■ ACTIVITY ■
Omit the pictures, please, and give each record below again exactly.

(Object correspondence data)
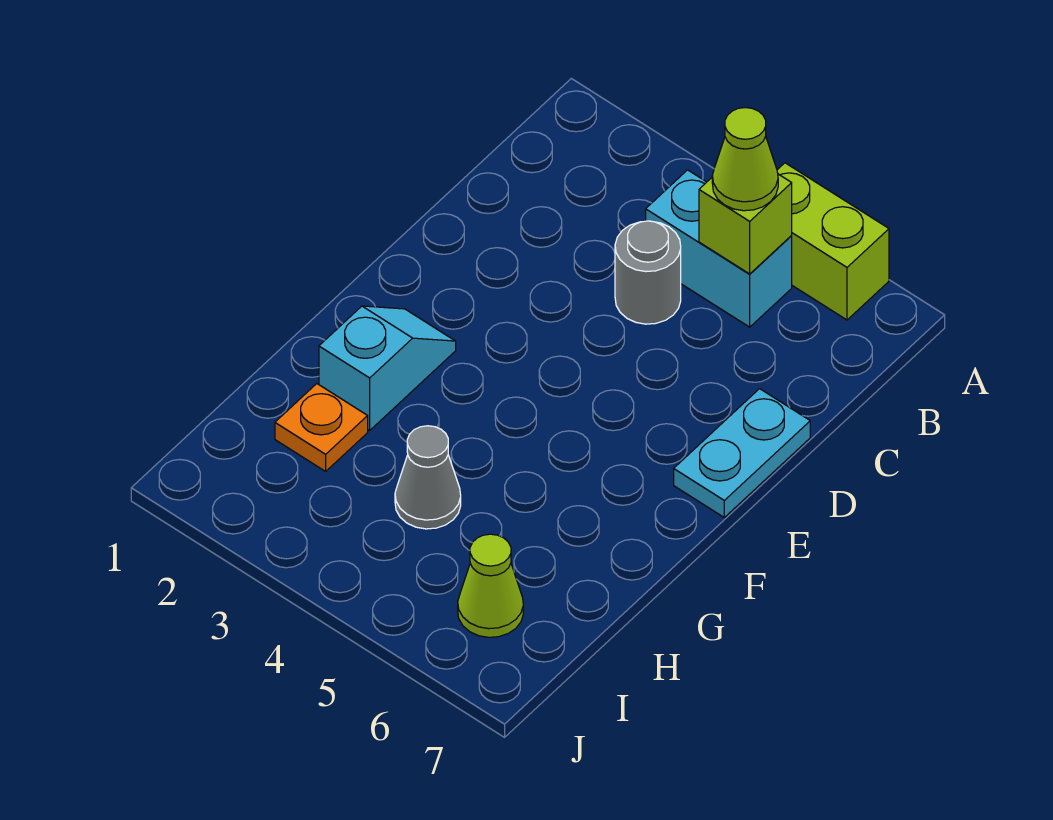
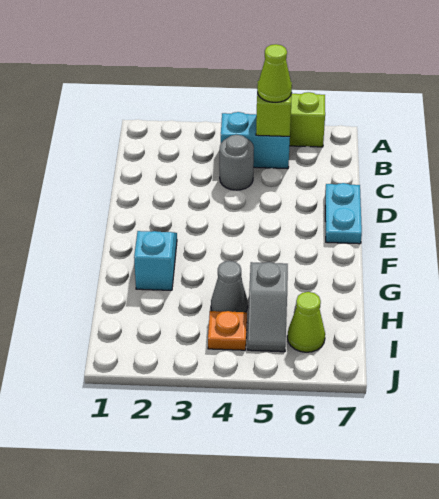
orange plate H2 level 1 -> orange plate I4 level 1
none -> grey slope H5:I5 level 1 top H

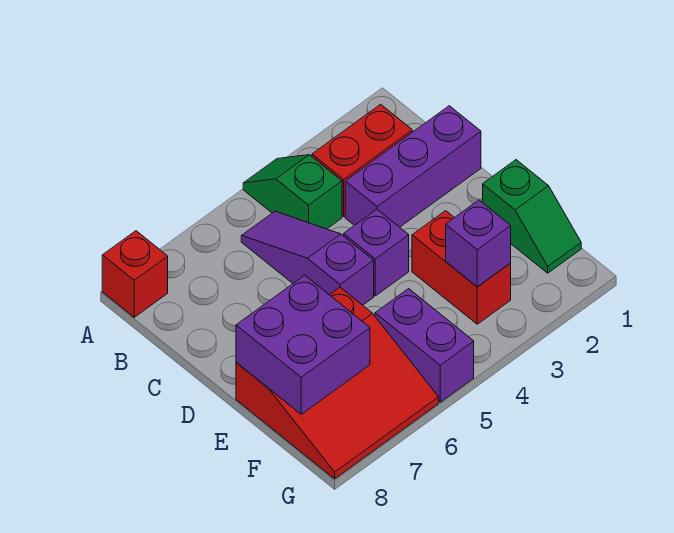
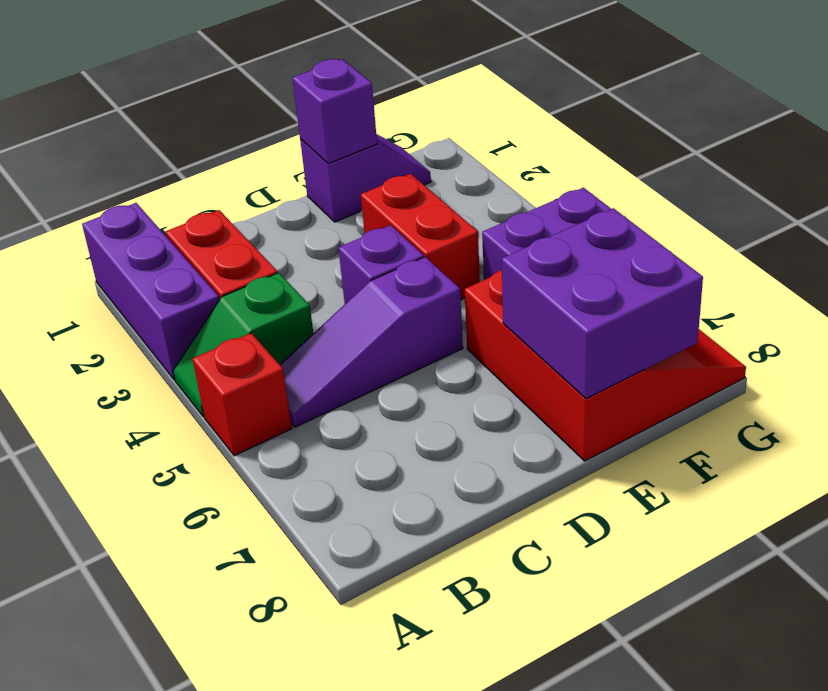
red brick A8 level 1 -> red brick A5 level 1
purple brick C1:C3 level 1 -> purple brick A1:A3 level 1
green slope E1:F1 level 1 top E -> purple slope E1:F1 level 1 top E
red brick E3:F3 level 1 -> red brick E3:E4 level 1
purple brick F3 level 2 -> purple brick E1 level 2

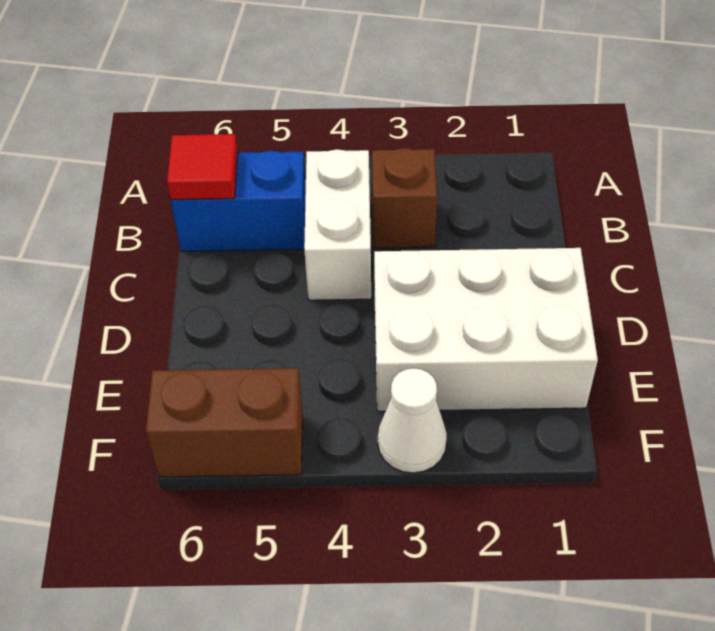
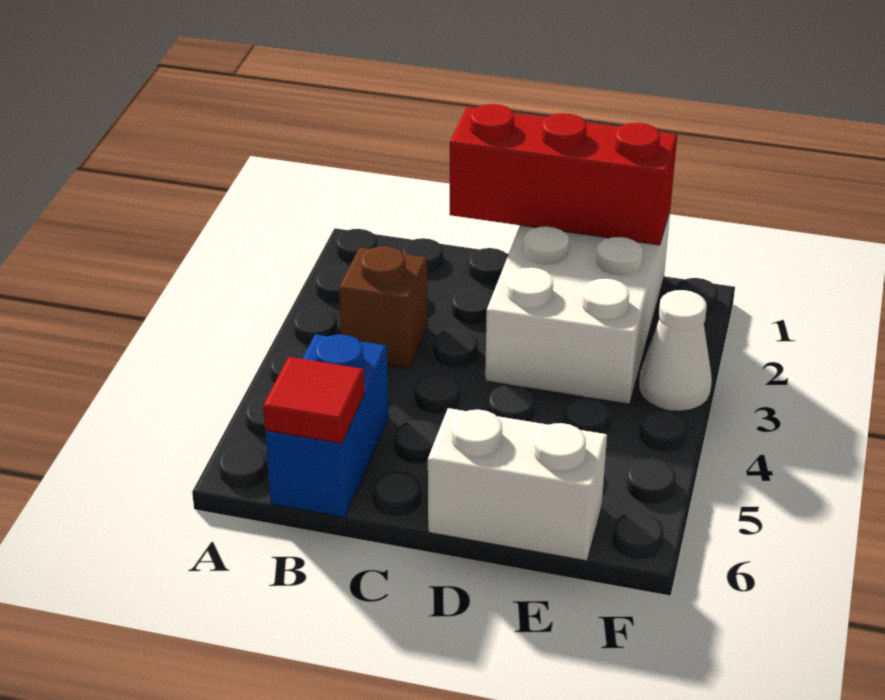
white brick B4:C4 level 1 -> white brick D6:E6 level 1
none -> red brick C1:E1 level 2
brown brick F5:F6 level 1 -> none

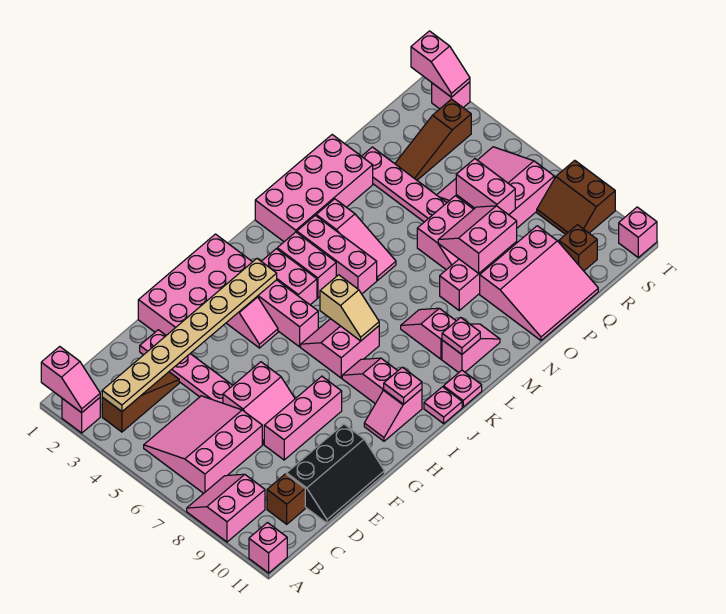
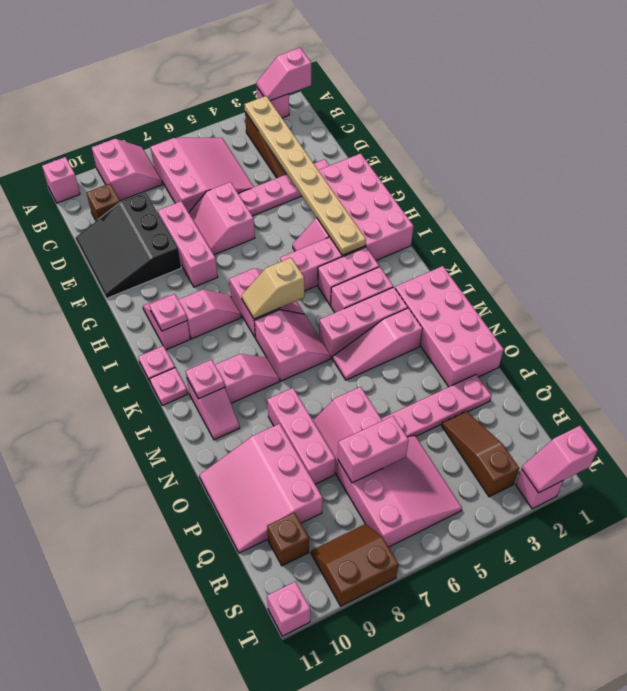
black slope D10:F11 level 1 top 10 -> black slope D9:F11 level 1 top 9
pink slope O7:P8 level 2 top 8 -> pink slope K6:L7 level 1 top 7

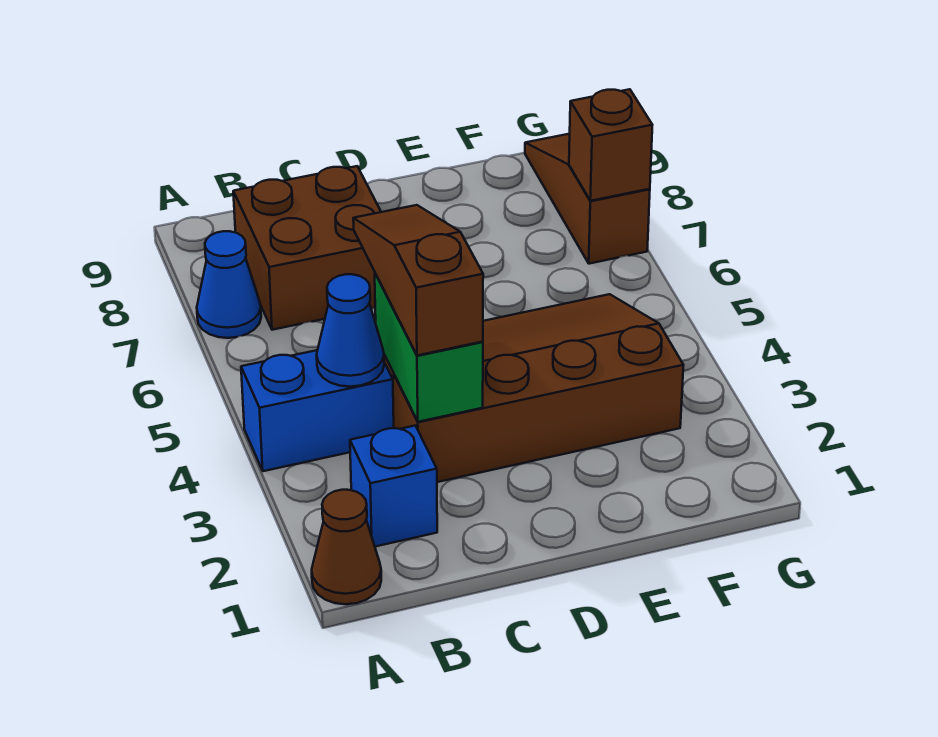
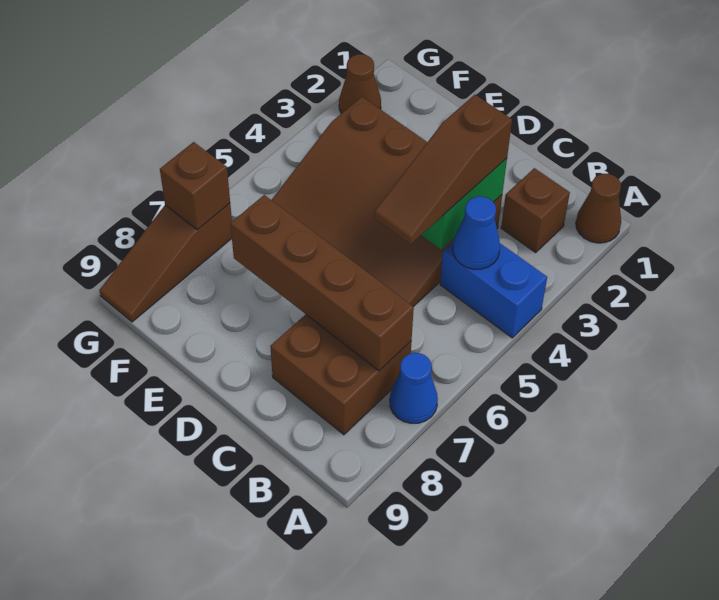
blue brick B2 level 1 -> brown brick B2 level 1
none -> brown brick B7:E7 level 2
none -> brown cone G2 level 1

■ EXERCISE RESPONSE ■
orange plate H2 level 1 -> orange plate I4 level 1
none -> grey slope H5:I5 level 1 top H

red brick A8 level 1 -> red brick A5 level 1
purple brick C1:C3 level 1 -> purple brick A1:A3 level 1
green slope E1:F1 level 1 top E -> purple slope E1:F1 level 1 top E
red brick E3:F3 level 1 -> red brick E3:E4 level 1
purple brick F3 level 2 -> purple brick E1 level 2

white brick B4:C4 level 1 -> white brick D6:E6 level 1
none -> red brick C1:E1 level 2
brown brick F5:F6 level 1 -> none

black slope D10:F11 level 1 top 10 -> black slope D9:F11 level 1 top 9
pink slope O7:P8 level 2 top 8 -> pink slope K6:L7 level 1 top 7

blue brick B2 level 1 -> brown brick B2 level 1
none -> brown brick B7:E7 level 2
none -> brown cone G2 level 1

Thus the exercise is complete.